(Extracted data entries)
━━━━━━━━━━━━━━━━━━━━━━━━━━━━━━

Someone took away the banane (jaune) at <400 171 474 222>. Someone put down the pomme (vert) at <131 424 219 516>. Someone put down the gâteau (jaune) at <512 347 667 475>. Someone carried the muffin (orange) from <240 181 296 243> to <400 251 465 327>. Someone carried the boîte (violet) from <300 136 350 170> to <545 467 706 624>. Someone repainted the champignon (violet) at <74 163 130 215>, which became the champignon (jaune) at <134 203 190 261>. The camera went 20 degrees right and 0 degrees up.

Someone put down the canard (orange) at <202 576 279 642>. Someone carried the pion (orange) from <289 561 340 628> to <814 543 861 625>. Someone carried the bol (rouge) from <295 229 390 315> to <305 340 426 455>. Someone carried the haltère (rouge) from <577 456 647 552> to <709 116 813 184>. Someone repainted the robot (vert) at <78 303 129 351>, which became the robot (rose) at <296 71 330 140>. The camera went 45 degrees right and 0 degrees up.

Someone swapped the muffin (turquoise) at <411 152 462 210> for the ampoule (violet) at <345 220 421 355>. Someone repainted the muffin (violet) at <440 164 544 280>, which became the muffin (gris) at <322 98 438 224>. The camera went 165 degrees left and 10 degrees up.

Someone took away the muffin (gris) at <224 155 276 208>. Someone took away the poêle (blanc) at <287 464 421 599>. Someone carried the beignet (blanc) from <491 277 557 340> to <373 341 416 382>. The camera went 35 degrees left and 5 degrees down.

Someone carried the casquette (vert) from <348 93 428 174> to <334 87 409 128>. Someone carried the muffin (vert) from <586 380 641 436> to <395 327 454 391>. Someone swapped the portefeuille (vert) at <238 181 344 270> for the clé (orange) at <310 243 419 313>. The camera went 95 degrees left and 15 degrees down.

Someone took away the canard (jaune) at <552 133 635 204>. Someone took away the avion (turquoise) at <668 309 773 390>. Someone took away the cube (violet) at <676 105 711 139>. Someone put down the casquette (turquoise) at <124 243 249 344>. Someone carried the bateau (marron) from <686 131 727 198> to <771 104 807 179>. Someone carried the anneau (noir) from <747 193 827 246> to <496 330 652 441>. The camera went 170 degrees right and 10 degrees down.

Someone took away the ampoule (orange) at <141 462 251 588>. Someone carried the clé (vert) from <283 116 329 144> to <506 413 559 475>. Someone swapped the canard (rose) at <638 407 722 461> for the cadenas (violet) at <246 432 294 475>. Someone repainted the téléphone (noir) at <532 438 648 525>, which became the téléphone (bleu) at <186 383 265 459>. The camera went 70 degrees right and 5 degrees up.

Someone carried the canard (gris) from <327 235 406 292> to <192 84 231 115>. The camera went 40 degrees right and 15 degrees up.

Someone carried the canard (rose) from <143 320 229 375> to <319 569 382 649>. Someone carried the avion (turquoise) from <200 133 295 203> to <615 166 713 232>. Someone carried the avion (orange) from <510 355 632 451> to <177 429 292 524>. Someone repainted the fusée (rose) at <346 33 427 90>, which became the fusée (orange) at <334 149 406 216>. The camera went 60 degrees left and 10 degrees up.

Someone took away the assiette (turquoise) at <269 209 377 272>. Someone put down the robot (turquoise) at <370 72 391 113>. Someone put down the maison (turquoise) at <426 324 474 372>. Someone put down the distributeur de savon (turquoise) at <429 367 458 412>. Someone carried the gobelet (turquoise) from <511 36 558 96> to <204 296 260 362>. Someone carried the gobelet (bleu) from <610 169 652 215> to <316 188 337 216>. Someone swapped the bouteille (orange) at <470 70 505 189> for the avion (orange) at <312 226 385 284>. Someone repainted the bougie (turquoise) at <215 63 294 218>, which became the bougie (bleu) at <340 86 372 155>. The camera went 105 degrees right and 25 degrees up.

━━━━━━━━━━━━━━━━━━━━━━━━━━━━━━

Action item: Give back each entry above precisely as it was written.

Answer box:
Someone took away the banane (jaune) at <400 171 474 222>. Someone put down the pomme (vert) at <131 424 219 516>. Someone put down the gâteau (jaune) at <512 347 667 475>. Someone carried the muffin (orange) from <240 181 296 243> to <400 251 465 327>. Someone carried the boîte (violet) from <300 136 350 170> to <545 467 706 624>. Someone repainted the champignon (violet) at <74 163 130 215>, which became the champignon (jaune) at <134 203 190 261>. The camera went 20 degrees right and 0 degrees up.

Someone put down the canard (orange) at <202 576 279 642>. Someone carried the pion (orange) from <289 561 340 628> to <814 543 861 625>. Someone carried the bol (rouge) from <295 229 390 315> to <305 340 426 455>. Someone carried the haltère (rouge) from <577 456 647 552> to <709 116 813 184>. Someone repainted the robot (vert) at <78 303 129 351>, which became the robot (rose) at <296 71 330 140>. The camera went 45 degrees right and 0 degrees up.

Someone swapped the muffin (turquoise) at <411 152 462 210> for the ampoule (violet) at <345 220 421 355>. Someone repainted the muffin (violet) at <440 164 544 280>, which became the muffin (gris) at <322 98 438 224>. The camera went 165 degrees left and 10 degrees up.

Someone took away the muffin (gris) at <224 155 276 208>. Someone took away the poêle (blanc) at <287 464 421 599>. Someone carried the beignet (blanc) from <491 277 557 340> to <373 341 416 382>. The camera went 35 degrees left and 5 degrees down.

Someone carried the casquette (vert) from <348 93 428 174> to <334 87 409 128>. Someone carried the muffin (vert) from <586 380 641 436> to <395 327 454 391>. Someone swapped the portefeuille (vert) at <238 181 344 270> for the clé (orange) at <310 243 419 313>. The camera went 95 degrees left and 15 degrees down.

Someone took away the canard (jaune) at <552 133 635 204>. Someone took away the avion (turquoise) at <668 309 773 390>. Someone took away the cube (violet) at <676 105 711 139>. Someone put down the casquette (turquoise) at <124 243 249 344>. Someone carried the bateau (marron) from <686 131 727 198> to <771 104 807 179>. Someone carried the anneau (noir) from <747 193 827 246> to <496 330 652 441>. The camera went 170 degrees right and 10 degrees down.

Someone took away the ampoule (orange) at <141 462 251 588>. Someone carried the clé (vert) from <283 116 329 144> to <506 413 559 475>. Someone swapped the canard (rose) at <638 407 722 461> for the cadenas (violet) at <246 432 294 475>. Someone repainted the téléphone (noir) at <532 438 648 525>, which became the téléphone (bleu) at <186 383 265 459>. The camera went 70 degrees right and 5 degrees up.

Someone carried the canard (gris) from <327 235 406 292> to <192 84 231 115>. The camera went 40 degrees right and 15 degrees up.

Someone carried the canard (rose) from <143 320 229 375> to <319 569 382 649>. Someone carried the avion (turquoise) from <200 133 295 203> to <615 166 713 232>. Someone carried the avion (orange) from <510 355 632 451> to <177 429 292 524>. Someone repainted the fusée (rose) at <346 33 427 90>, which became the fusée (orange) at <334 149 406 216>. The camera went 60 degrees left and 10 degrees up.

Someone took away the assiette (turquoise) at <269 209 377 272>. Someone put down the robot (turquoise) at <370 72 391 113>. Someone put down the maison (turquoise) at <426 324 474 372>. Someone put down the distributeur de savon (turquoise) at <429 367 458 412>. Someone carried the gobelet (turquoise) from <511 36 558 96> to <204 296 260 362>. Someone carried the gobelet (bleu) from <610 169 652 215> to <316 188 337 216>. Someone swapped the bouteille (orange) at <470 70 505 189> for the avion (orange) at <312 226 385 284>. Someone repainted the bougie (turquoise) at <215 63 294 218>, which became the bougie (bleu) at <340 86 372 155>. The camera went 105 degrees right and 25 degrees up.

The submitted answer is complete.